### Goal of the exercise
Copy out the part of the data that opens with the line containing "blue cross: moved" and closes with the line containing "black line: rotated 24 degrees clockwise", including both of those lines, with every word and number kept the same.

### Provided data

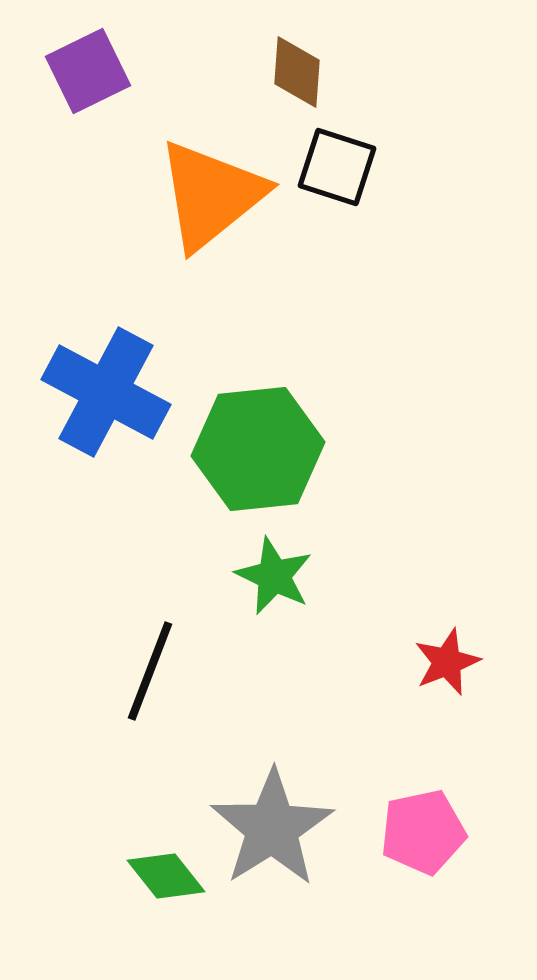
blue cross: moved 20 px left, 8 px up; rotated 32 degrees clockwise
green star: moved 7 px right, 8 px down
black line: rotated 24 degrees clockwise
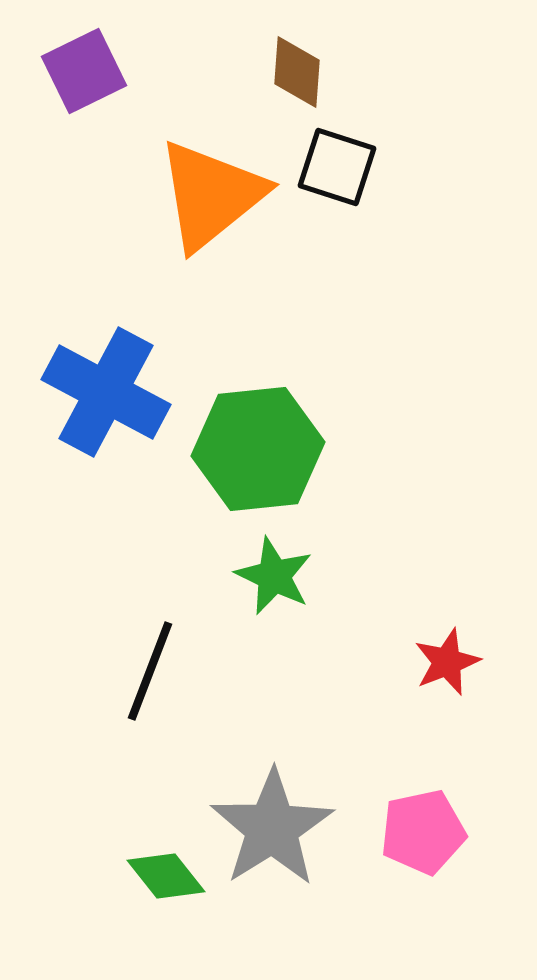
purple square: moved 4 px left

--

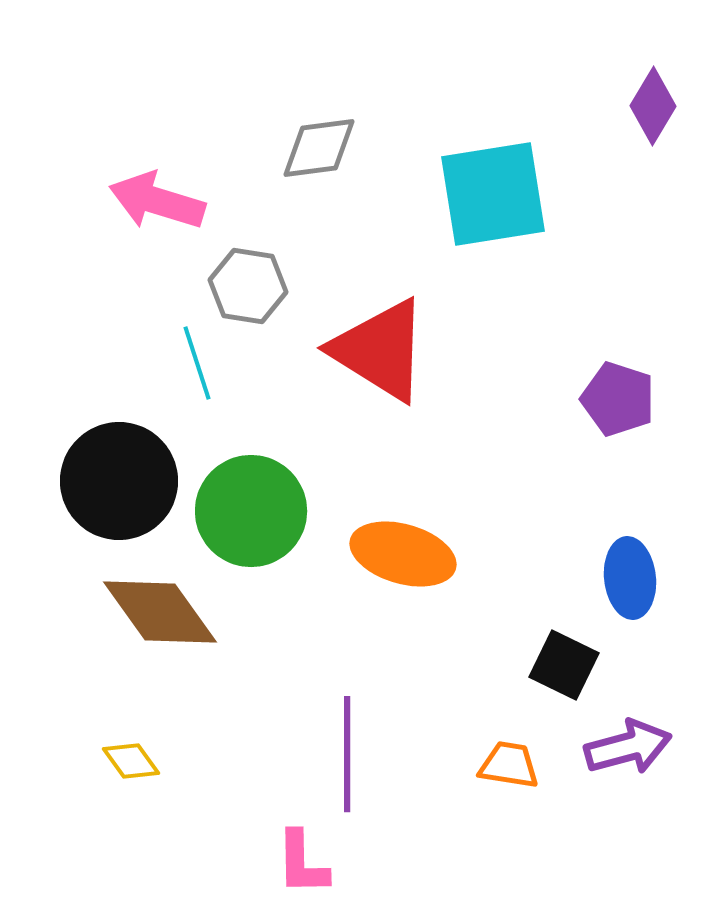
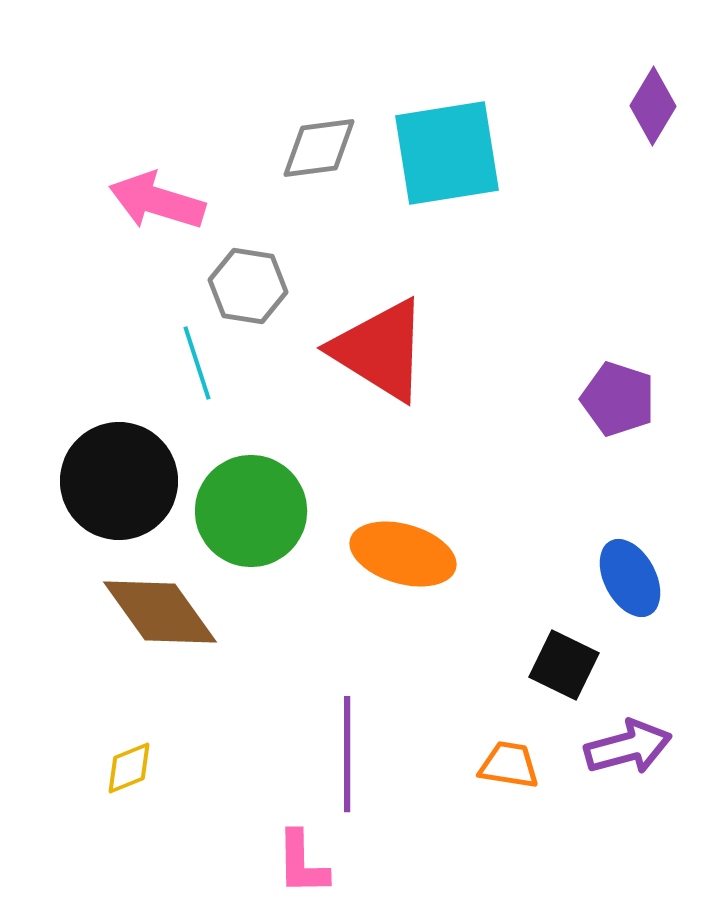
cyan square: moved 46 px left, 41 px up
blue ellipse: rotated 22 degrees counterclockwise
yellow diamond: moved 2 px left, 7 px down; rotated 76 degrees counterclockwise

### Exercise answer
blue cross: moved 20 px left, 8 px up; rotated 32 degrees clockwise
green star: moved 7 px right, 8 px down
black line: rotated 24 degrees clockwise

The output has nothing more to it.